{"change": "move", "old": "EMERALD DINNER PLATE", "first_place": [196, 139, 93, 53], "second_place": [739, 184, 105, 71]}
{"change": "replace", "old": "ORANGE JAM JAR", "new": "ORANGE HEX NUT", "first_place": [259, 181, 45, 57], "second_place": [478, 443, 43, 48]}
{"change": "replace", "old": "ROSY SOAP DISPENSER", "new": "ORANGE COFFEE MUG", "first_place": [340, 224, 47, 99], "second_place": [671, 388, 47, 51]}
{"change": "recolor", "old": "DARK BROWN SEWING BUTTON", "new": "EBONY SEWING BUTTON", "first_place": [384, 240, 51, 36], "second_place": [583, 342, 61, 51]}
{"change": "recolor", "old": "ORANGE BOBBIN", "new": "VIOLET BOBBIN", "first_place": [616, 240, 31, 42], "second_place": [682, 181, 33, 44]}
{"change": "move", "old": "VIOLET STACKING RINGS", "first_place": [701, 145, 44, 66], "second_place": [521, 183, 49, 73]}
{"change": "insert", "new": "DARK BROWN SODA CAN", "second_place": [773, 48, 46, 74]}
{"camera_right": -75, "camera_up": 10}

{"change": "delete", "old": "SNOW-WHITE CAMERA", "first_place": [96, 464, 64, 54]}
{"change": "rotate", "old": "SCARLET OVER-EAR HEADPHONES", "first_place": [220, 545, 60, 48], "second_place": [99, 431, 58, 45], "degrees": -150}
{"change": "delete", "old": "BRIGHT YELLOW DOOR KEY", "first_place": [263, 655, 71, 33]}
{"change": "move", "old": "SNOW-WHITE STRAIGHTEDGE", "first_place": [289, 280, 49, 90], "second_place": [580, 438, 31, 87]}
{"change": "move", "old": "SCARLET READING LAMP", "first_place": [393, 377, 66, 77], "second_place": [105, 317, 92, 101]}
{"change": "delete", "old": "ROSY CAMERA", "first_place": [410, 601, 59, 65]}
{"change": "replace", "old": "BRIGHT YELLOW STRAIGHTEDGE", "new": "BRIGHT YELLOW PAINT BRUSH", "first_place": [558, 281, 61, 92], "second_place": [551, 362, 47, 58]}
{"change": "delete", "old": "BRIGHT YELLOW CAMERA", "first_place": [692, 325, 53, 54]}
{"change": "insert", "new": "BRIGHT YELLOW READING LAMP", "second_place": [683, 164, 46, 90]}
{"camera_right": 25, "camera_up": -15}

##############################

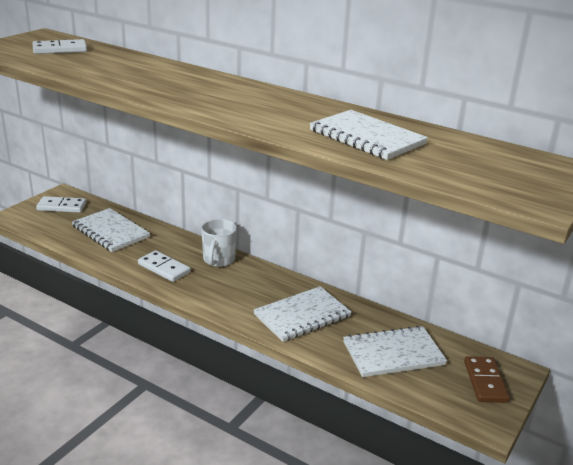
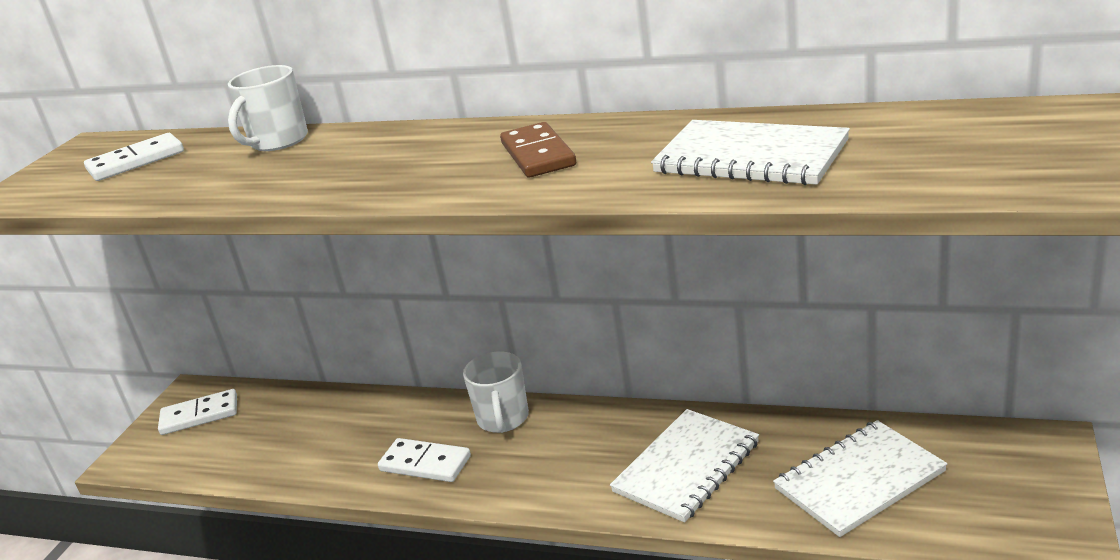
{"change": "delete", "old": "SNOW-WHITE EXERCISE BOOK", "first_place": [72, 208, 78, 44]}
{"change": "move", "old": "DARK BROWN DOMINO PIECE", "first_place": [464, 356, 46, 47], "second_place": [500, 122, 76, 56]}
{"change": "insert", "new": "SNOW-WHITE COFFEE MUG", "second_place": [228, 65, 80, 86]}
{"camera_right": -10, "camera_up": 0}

##############################

_What the exercise asks_:
Your reply must consist solely of the number of lines in the listing above that include the word "recolor".

_Solution_:
2